BEGIN

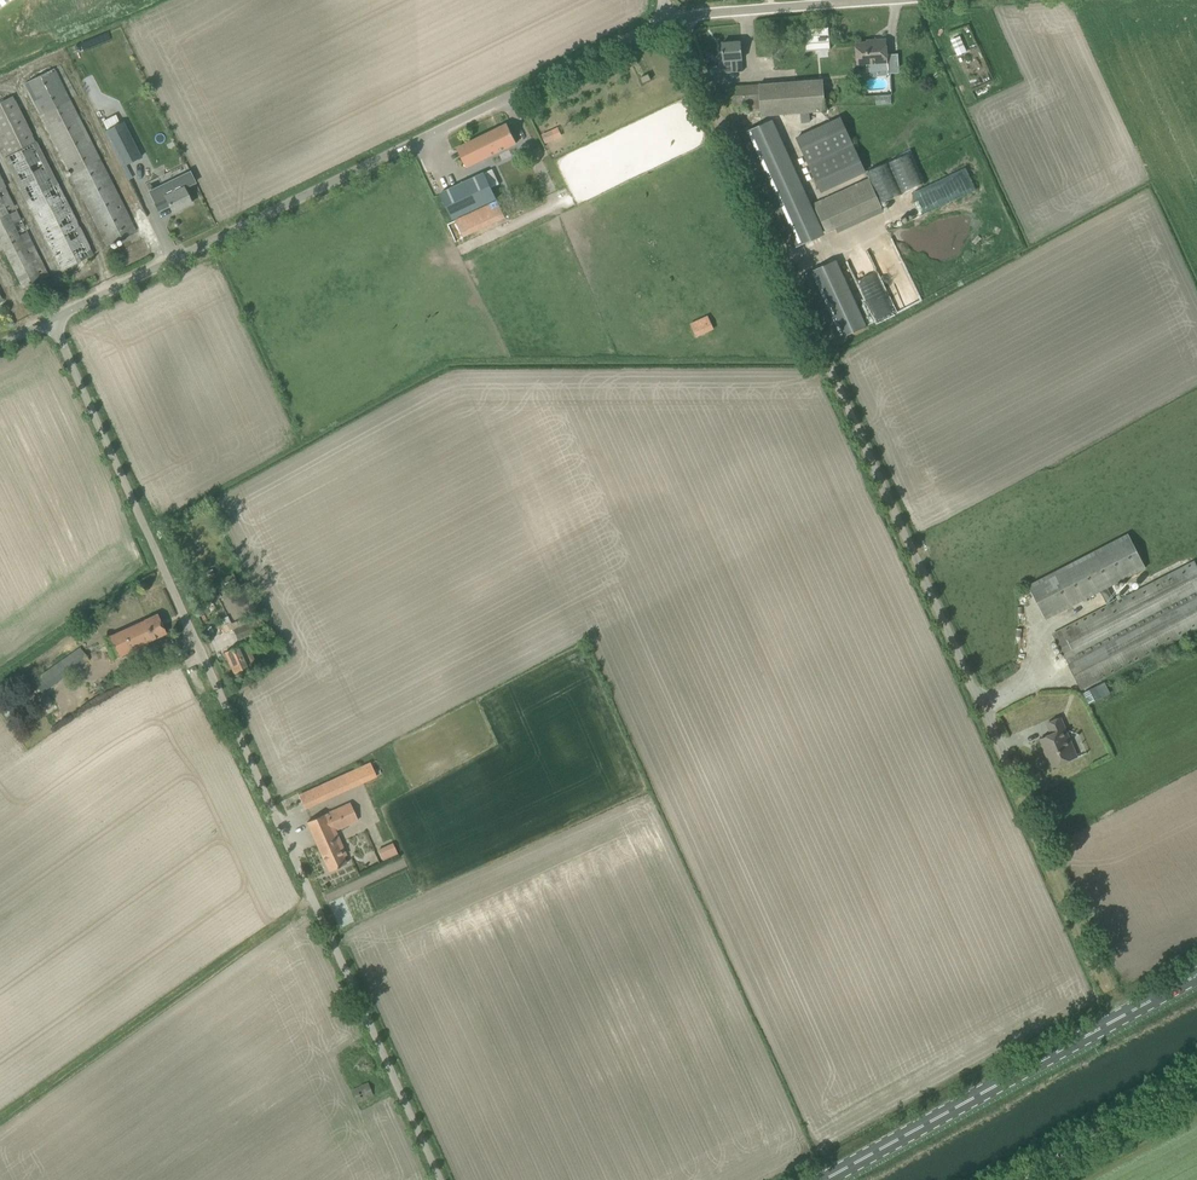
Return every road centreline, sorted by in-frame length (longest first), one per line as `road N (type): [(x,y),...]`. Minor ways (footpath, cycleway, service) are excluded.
road 1 (unclassified): [(440,1179),(52,321)]
road 2 (unclassified): [(1006,763),(673,17)]
road 3 (unclassified): [(52,321),(673,17)]
road 4 (primary): [(827,1179),(1196,977)]
road 5 (unclassified): [(673,17),(886,0)]
road 6 (track): [(1196,1082),(1017,1179)]

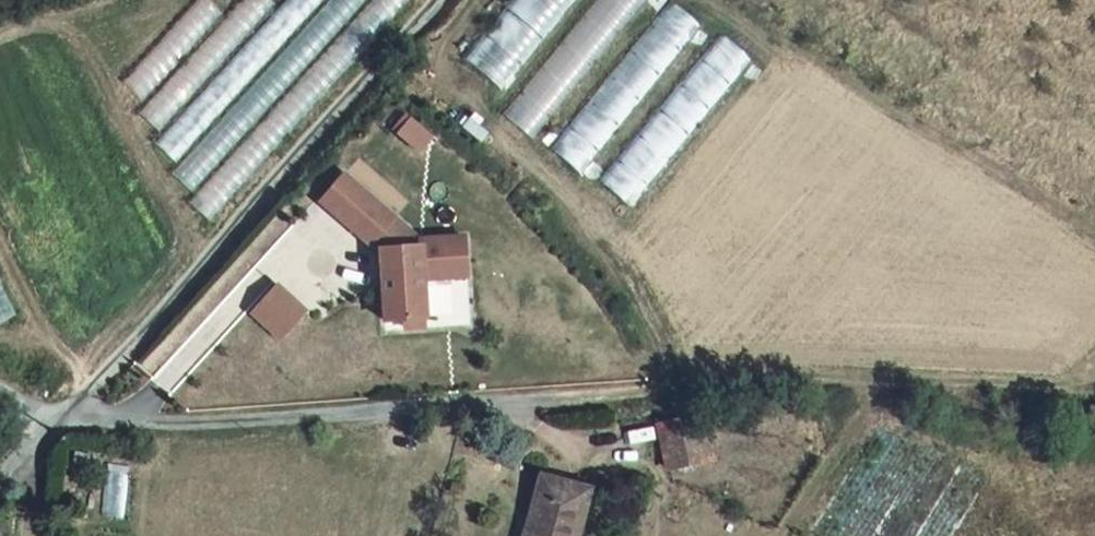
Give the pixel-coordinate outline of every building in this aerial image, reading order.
[(121,81),(142,101),(223,13),(209,0),(196,0),(121,81)] [(161,131),(278,5),(272,0),(239,0),(137,109),(161,131)] [(177,162),(324,0),(286,0),(156,144),(177,162)] [(172,174),(193,192),(368,0),(331,0),(172,174)] [(188,202),(212,223),(413,0),(371,0),(188,202)] [(502,90),(578,0),(513,0),(464,58),(502,90)] [(501,113),(533,140),(650,0),(596,0),(501,113)] [(582,177),(705,25),(673,0),(668,0),(547,149),(582,177)] [(721,32),(599,179),(632,206),(754,59),(721,32)] [(415,154),(429,136),(400,112),(385,130),(415,154)] [(348,172),(324,198),(372,242),(382,251),(382,255),(384,319),(425,318),(424,278),(467,277),(466,238),(421,239),(396,216),(348,172)] [(20,315),(0,276),(0,325),(20,315)] [(276,287),(253,313),(280,338),(304,312),(276,287)] [(657,427),(666,470),(710,461),(701,418),(657,427)] [(586,489),(537,476),(527,518),(533,520),(530,535),(575,535),(586,489)]
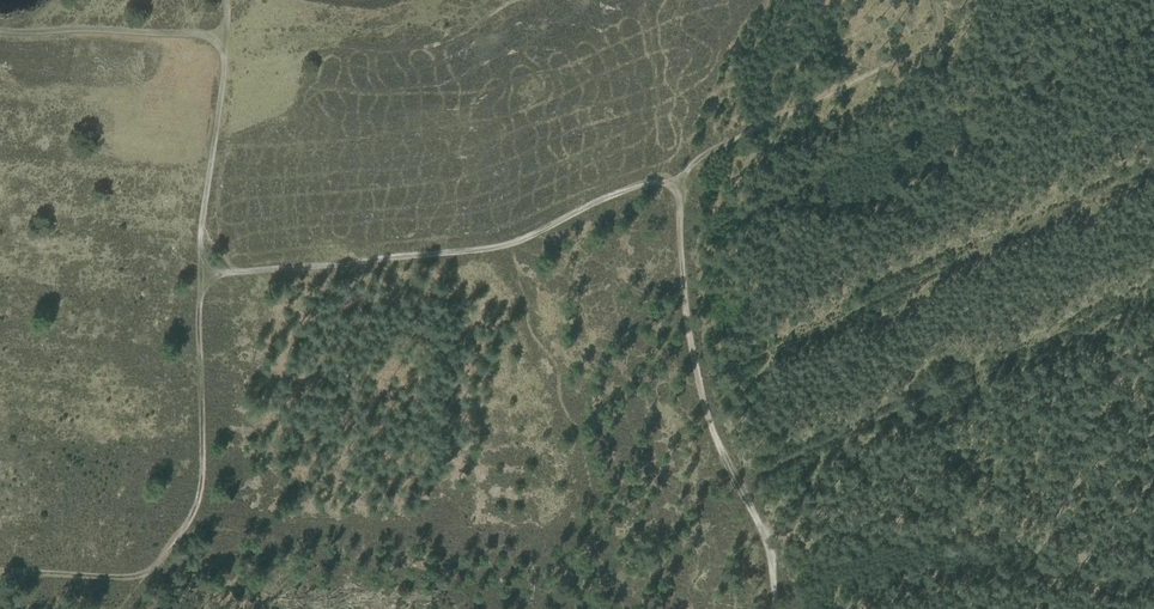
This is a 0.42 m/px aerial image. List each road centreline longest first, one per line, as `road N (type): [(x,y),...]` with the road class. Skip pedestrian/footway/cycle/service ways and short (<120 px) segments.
road 1 (track): [(675,181),(614,194),(493,249),(200,272)]
road 2 (track): [(200,272),(202,473),(193,509),(164,558),(141,577),(0,572)]
road 3 (track): [(774,608),(762,532),(711,430),(697,375),(675,181)]
road 4 (track): [(675,181),(695,159),(935,42),(943,26),(935,0)]
road 5 (track): [(227,36),(200,272)]
road 6 (track): [(227,36),(0,29)]

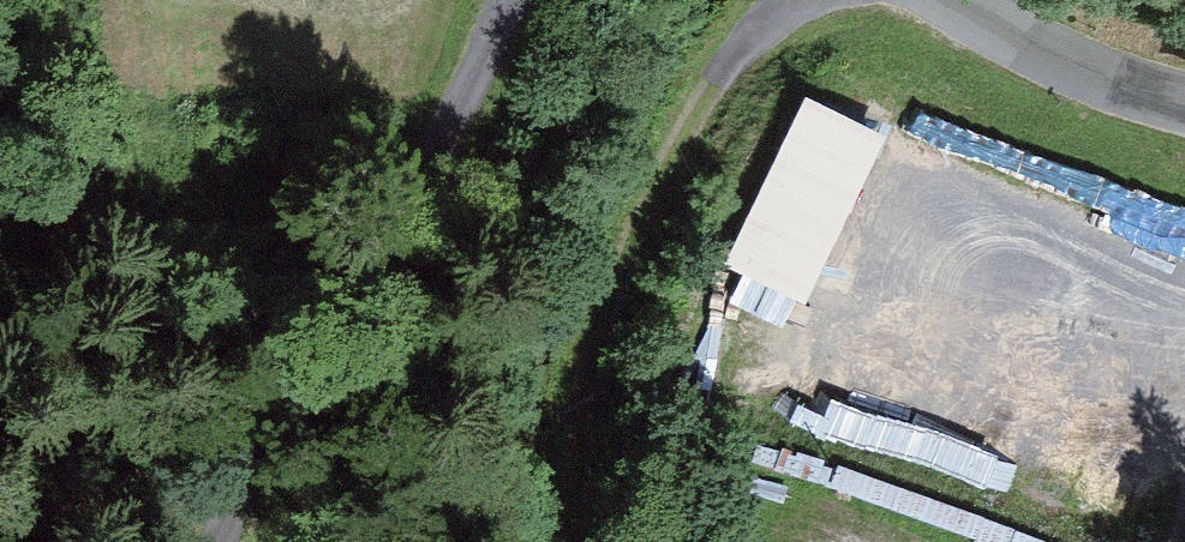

END

> Exercise requirements: Output, exactly, all the records above; include no pictures.

> Response:
Return every road centreline, sorted by in-frame length (longest first), one per line as `road N (type): [(x,y),...]`. Minor ways (footpath, cycleway, service) are excluded.
road 1 (unclassified): [(440,1179),(52,321)]
road 2 (unclassified): [(1006,763),(673,17)]
road 3 (unclassified): [(52,321),(673,17)]
road 4 (primary): [(827,1179),(1196,977)]
road 5 (unclassified): [(673,17),(886,0)]
road 6 (track): [(1196,1082),(1017,1179)]

Give the pixel-coordinate outline of every building in this aerial image, reading order.
[(121,81),(142,101),(223,13),(209,0),(196,0),(121,81)] [(161,131),(278,5),(272,0),(239,0),(137,109),(161,131)] [(177,162),(324,0),(286,0),(156,144),(177,162)] [(172,174),(193,192),(368,0),(331,0),(172,174)] [(188,202),(212,223),(413,0),(371,0),(188,202)] [(502,90),(578,0),(513,0),(464,58),(502,90)] [(501,113),(533,140),(650,0),(596,0),(501,113)] [(582,177),(705,25),(673,0),(668,0),(547,149),(582,177)] [(721,32),(599,179),(632,206),(754,59),(721,32)] [(415,154),(429,136),(400,112),(385,130),(415,154)] [(348,172),(324,198),(372,242),(382,251),(382,255),(384,319),(425,318),(424,278),(467,277),(466,238),(421,239),(396,216),(348,172)] [(20,315),(0,276),(0,325),(20,315)] [(276,287),(253,313),(280,338),(304,312),(276,287)] [(657,427),(666,470),(710,461),(701,418),(657,427)] [(586,489),(537,476),(527,518),(533,520),(530,535),(575,535),(586,489)]
This is a 0.42 m/px aerial image. List each road centreline longest first, one per line, as `road N (type): [(x,y),...]` with the road class. Skip pedestrian/footway/cycle/service ways and short (<120 px) segments.
road 1 (track): [(675,181),(614,194),(493,249),(200,272)]
road 2 (track): [(200,272),(202,473),(193,509),(164,558),(141,577),(0,572)]
road 3 (track): [(774,608),(762,532),(711,430),(697,375),(675,181)]
road 4 (track): [(675,181),(695,159),(935,42),(943,26),(935,0)]
road 5 (track): [(227,36),(200,272)]
road 6 (track): [(227,36),(0,29)]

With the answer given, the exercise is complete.